**EXERCISE DETAILS**. The lines to reproduce run from the one containing "(385, 292) = (419, 537): red" through the end of the records below. Reproduce them exactly and add nothing.

+++ DATA FOR THE TASK

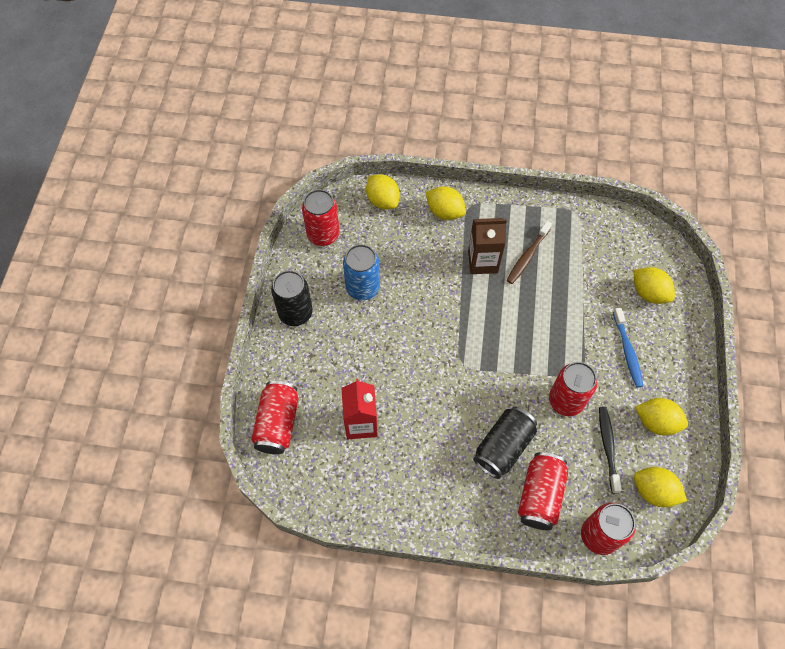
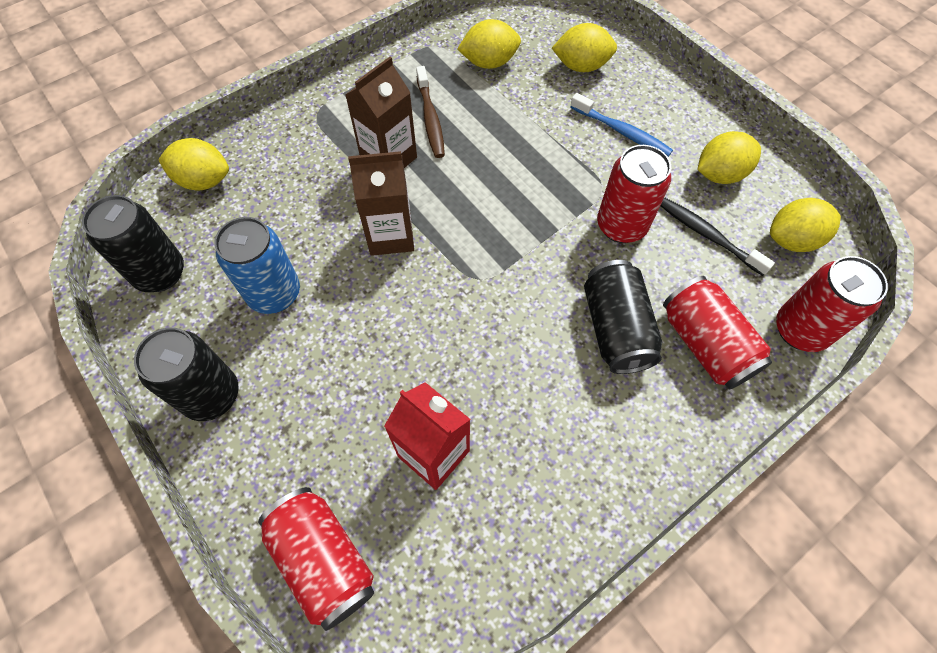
camera: 45 degrees left, 0 degrees up
(323, 235) = (160, 273): red can -> black can
(443, 304) = (391, 235): none -> brown carton
(444, 212) = (293, 140): yellow lemon -> yellow lemon (489, 63)

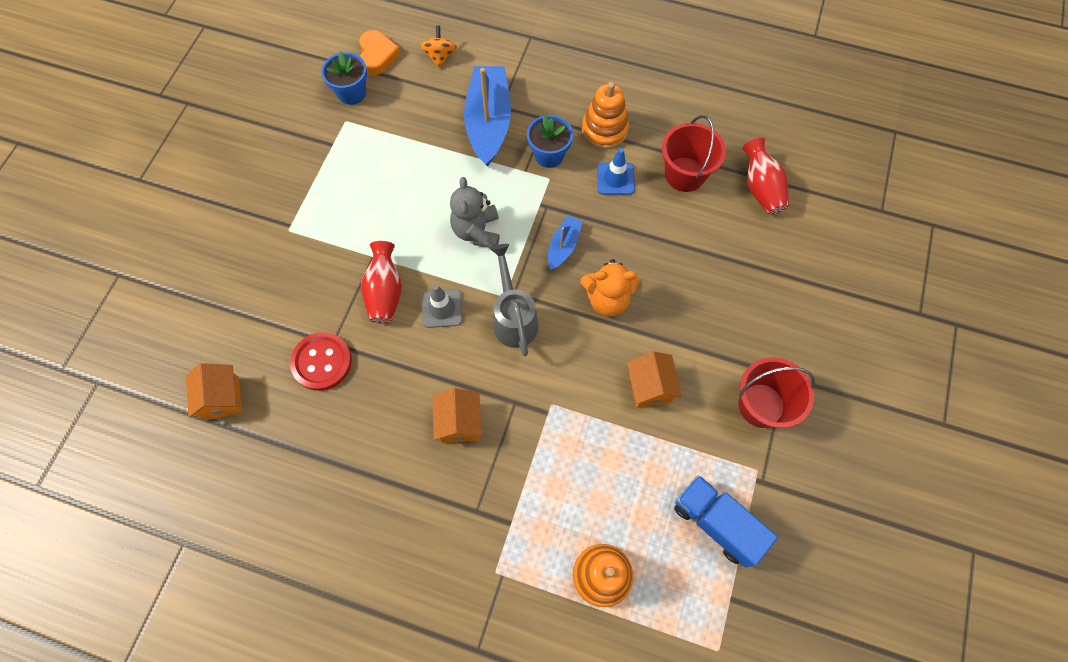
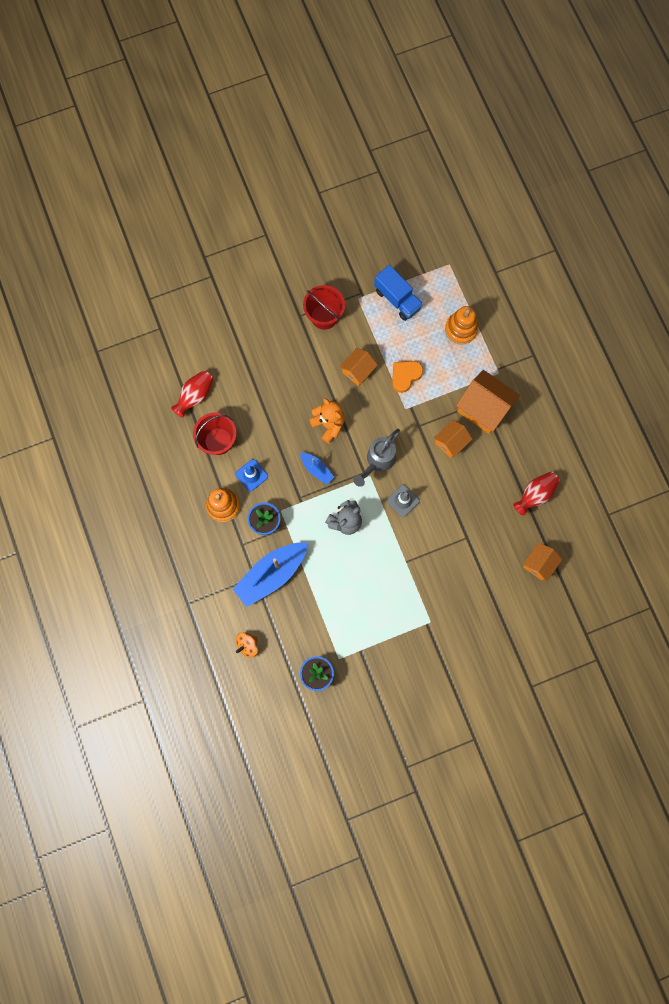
camera: 130 degrees left, 10 degrees up
(322, 362) = (480, 533): red button -> none
(377, 56) = (278, 684): orange heart -> orange heart (405, 376)
(385, 292) = (419, 537): red vase -> red vase (535, 495)
(465, 504) = (483, 408): none -> orange house
(563, 246) = (316, 469): blue boat -> blue boat turned 120 degrees counterclockwise
(716, 523) = (397, 299): blue truck -> blue truck turned 45 degrees counterclockwise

++++++

**EXERCISE RESULT**.
(385, 292) = (419, 537): red vase -> red vase (535, 495)
(465, 504) = (483, 408): none -> orange house
(563, 246) = (316, 469): blue boat -> blue boat turned 120 degrees counterclockwise
(716, 523) = (397, 299): blue truck -> blue truck turned 45 degrees counterclockwise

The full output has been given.